> _Dataset records_
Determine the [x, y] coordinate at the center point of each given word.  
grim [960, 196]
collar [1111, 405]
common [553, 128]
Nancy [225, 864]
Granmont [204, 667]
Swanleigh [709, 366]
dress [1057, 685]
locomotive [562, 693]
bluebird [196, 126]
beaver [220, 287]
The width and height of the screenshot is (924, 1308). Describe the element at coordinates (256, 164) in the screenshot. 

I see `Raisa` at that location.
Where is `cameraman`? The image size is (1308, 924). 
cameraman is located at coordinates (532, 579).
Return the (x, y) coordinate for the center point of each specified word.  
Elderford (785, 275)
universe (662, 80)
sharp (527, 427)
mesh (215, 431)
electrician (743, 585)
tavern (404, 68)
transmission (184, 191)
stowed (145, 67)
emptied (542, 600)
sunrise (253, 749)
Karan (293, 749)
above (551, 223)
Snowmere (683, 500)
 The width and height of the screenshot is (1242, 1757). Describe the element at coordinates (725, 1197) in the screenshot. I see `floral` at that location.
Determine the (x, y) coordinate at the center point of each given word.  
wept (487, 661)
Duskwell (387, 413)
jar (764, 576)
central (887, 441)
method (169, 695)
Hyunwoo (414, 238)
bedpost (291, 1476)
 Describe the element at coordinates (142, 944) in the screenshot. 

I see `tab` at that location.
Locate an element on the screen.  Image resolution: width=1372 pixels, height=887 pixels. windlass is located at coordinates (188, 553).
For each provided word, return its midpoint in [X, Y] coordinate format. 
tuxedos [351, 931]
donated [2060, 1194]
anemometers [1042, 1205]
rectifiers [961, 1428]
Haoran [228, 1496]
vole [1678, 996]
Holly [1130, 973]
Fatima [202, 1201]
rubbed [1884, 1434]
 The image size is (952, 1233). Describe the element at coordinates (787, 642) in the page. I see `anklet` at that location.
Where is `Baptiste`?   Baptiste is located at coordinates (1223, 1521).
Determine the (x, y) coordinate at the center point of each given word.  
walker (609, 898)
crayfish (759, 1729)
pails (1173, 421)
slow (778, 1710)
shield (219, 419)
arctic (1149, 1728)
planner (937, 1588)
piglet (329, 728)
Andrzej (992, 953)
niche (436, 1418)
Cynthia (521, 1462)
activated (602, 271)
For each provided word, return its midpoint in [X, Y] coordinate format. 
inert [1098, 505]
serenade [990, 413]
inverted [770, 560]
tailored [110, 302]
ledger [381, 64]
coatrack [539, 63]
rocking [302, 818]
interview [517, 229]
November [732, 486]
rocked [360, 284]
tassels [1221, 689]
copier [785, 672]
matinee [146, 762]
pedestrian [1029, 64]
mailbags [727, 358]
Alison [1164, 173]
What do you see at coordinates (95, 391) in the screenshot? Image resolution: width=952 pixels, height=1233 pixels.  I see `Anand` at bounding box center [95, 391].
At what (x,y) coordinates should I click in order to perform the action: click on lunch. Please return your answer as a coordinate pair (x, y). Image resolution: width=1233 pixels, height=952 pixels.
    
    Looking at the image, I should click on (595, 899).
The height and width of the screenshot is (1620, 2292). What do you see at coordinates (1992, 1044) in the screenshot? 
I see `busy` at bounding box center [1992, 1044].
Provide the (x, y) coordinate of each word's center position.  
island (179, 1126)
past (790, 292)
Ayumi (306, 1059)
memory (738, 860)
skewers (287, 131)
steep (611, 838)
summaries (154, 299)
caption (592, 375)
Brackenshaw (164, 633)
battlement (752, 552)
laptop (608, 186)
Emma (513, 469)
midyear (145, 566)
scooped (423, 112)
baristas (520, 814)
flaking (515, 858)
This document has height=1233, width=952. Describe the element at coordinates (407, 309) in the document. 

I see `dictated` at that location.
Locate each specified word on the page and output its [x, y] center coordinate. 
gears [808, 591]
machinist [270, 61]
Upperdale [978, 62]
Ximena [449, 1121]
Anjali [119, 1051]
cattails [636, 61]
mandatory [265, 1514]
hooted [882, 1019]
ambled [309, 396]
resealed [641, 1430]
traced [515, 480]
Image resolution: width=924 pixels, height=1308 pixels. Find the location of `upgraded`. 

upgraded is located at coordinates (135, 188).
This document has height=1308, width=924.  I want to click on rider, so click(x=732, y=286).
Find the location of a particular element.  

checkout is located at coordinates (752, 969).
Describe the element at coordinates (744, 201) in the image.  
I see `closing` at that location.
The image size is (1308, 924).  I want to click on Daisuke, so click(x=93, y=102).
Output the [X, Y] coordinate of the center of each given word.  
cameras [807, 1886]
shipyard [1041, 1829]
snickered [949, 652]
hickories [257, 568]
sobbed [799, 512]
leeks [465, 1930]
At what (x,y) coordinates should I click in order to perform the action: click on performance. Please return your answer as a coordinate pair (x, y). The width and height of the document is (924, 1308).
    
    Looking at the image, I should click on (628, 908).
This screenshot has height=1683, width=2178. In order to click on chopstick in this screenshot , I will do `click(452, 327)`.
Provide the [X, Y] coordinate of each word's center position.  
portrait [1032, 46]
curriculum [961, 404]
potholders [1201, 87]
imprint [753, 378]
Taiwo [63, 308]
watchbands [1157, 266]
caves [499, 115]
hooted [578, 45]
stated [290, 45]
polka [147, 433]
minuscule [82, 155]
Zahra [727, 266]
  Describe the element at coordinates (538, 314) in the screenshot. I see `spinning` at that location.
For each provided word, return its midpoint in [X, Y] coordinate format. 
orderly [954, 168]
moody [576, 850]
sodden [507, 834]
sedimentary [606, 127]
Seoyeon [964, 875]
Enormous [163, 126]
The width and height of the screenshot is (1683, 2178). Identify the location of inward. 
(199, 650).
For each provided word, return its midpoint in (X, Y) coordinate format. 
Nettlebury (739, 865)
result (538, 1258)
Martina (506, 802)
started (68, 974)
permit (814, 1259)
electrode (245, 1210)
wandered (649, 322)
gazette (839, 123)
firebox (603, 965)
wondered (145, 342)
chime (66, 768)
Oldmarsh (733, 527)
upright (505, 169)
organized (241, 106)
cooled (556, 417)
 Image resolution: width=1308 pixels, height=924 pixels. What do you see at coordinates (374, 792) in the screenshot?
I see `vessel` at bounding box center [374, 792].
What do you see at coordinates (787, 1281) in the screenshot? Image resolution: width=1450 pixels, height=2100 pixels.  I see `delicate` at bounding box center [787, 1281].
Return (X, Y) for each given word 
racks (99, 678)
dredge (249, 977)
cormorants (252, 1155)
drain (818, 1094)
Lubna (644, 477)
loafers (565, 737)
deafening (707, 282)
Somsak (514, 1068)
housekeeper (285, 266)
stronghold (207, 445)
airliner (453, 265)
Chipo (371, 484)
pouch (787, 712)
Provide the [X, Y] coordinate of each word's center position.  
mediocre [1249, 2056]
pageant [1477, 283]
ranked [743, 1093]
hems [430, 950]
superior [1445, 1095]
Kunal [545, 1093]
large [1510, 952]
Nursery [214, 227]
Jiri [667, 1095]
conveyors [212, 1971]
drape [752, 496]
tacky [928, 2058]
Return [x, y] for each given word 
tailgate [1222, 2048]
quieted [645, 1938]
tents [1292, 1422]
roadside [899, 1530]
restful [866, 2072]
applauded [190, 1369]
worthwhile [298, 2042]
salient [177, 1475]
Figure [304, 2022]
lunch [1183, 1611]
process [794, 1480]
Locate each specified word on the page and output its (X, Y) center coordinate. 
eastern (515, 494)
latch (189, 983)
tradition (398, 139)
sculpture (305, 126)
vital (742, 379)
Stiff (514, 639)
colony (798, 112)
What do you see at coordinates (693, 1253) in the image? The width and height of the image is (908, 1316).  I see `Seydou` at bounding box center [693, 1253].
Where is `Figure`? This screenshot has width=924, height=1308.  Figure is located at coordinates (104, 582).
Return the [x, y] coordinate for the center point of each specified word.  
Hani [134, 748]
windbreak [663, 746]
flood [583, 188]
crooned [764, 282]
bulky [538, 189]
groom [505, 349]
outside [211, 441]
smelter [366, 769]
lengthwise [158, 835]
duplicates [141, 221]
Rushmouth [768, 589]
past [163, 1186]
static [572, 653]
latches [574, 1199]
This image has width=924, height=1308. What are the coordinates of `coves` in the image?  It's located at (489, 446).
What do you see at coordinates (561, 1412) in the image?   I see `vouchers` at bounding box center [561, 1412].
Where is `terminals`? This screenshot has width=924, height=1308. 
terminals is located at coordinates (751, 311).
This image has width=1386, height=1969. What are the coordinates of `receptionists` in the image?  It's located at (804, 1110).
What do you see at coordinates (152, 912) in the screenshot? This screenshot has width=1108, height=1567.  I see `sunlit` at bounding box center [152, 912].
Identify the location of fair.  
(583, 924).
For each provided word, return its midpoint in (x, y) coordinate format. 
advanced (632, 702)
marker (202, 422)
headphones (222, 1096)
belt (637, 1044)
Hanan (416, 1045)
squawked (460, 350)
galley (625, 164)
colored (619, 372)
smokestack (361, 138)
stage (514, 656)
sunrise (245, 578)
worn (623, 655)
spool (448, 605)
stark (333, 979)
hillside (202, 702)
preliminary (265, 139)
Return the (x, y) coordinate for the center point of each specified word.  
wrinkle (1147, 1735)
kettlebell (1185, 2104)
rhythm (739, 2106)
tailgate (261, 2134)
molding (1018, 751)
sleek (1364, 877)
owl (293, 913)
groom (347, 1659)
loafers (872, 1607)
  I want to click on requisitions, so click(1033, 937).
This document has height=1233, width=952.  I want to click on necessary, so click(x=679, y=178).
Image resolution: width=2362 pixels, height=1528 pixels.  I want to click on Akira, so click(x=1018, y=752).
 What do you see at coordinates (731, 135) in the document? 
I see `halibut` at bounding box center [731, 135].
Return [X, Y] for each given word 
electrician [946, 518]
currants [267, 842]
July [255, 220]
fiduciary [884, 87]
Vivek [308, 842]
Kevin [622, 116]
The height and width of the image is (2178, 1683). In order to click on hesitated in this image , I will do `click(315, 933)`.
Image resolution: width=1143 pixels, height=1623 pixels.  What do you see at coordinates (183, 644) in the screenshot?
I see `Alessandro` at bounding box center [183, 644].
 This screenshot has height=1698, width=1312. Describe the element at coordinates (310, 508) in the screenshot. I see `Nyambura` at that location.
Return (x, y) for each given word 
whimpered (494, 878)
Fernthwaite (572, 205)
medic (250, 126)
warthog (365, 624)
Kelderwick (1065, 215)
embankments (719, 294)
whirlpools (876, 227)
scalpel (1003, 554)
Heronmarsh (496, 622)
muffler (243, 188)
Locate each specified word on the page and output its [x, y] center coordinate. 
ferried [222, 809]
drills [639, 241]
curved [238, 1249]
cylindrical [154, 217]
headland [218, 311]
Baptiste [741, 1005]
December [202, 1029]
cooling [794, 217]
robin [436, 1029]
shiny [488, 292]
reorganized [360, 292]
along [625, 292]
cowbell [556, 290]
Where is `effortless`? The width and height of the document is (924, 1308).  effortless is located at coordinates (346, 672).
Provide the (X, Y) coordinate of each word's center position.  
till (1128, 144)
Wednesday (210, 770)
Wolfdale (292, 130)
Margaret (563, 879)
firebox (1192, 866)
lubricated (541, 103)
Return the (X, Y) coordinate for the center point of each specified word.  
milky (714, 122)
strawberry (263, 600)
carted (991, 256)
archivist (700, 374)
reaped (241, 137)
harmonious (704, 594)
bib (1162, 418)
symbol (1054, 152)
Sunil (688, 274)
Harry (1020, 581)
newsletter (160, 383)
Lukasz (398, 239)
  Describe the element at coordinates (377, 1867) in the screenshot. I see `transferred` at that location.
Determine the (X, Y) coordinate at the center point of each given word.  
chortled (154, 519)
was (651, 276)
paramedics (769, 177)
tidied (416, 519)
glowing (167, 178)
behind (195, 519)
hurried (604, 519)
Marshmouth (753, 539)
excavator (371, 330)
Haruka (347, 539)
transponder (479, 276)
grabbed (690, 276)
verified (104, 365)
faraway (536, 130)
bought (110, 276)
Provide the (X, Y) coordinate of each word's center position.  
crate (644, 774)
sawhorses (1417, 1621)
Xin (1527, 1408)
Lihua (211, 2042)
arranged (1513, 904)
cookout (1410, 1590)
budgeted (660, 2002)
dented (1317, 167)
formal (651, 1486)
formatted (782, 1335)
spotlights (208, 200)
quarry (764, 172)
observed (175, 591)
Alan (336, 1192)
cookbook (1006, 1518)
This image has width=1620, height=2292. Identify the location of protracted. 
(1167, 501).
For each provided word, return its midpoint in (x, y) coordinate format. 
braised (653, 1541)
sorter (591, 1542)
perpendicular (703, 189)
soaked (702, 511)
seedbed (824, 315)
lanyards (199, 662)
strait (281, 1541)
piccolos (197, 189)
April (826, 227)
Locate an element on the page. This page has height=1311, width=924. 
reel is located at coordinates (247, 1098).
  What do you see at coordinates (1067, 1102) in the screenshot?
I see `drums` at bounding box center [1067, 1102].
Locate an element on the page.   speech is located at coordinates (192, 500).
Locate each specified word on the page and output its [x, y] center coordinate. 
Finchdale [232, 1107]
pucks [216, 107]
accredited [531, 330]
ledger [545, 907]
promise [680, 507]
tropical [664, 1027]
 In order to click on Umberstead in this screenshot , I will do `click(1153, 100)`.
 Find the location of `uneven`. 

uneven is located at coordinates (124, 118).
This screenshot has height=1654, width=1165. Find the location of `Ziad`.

> _Exercise brief_
Reproduce verbatim the lines from the one containing "formal (651, 1486)" through the one containing "center [1067, 1102].", including both of those lines.

> _Written answer_
formal (651, 1486)
formatted (782, 1335)
spotlights (208, 200)
quarry (764, 172)
observed (175, 591)
Alan (336, 1192)
cookbook (1006, 1518)
This image has width=1620, height=2292. Identify the location of protracted. 
(1167, 501).
For each provided word, return its midpoint in (x, y) coordinate format. 
braised (653, 1541)
sorter (591, 1542)
perpendicular (703, 189)
soaked (702, 511)
seedbed (824, 315)
lanyards (199, 662)
strait (281, 1541)
piccolos (197, 189)
April (826, 227)
Locate an element on the page. This page has height=1311, width=924. 
reel is located at coordinates (247, 1098).
  What do you see at coordinates (1067, 1102) in the screenshot?
I see `drums` at bounding box center [1067, 1102].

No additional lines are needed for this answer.